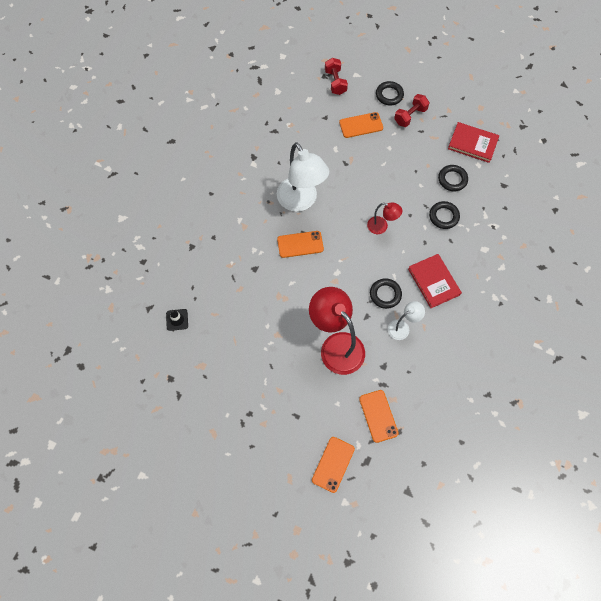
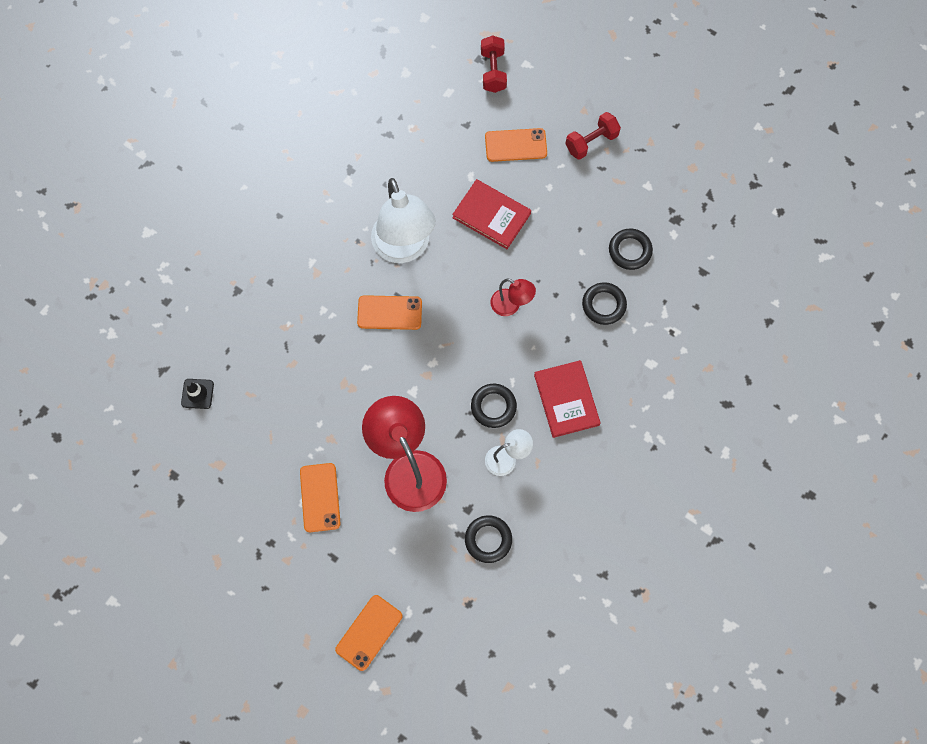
camera: 10 degrees right, 5 degrees up
(378, 416) = (445, 577): orange phone -> orange phone (320, 497)
(389, 95) = (568, 104): black ring -> black ring (488, 539)
(472, 143) = (673, 200): red book -> red book (491, 215)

··········

● Task brief
Print every line of the listing exactly, please, and leave the images out.

● Your solution
camera: 10 degrees right, 5 degrees up
(378, 416) = (445, 577): orange phone -> orange phone (320, 497)
(389, 95) = (568, 104): black ring -> black ring (488, 539)
(472, 143) = (673, 200): red book -> red book (491, 215)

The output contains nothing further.